[PROBLEM]
For the word "blau", return each line of the data in which it occurs.

[INPUT DATA]
'''
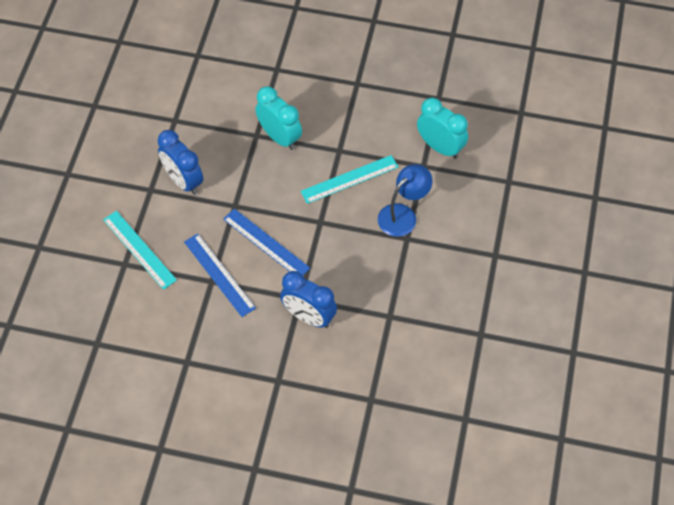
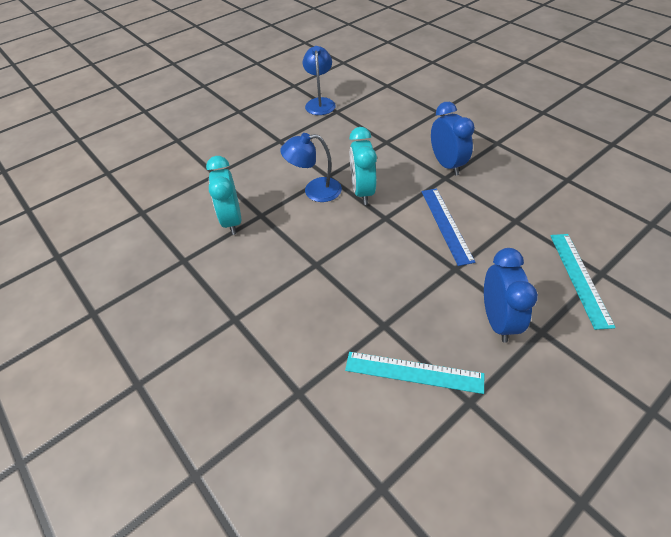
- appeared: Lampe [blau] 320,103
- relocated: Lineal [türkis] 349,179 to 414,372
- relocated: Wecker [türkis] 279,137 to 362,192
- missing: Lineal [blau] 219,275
'''
[ANSWER TO THIS PROBLEM]
- appeared: Lampe [blau] 320,103
- missing: Lineal [blau] 219,275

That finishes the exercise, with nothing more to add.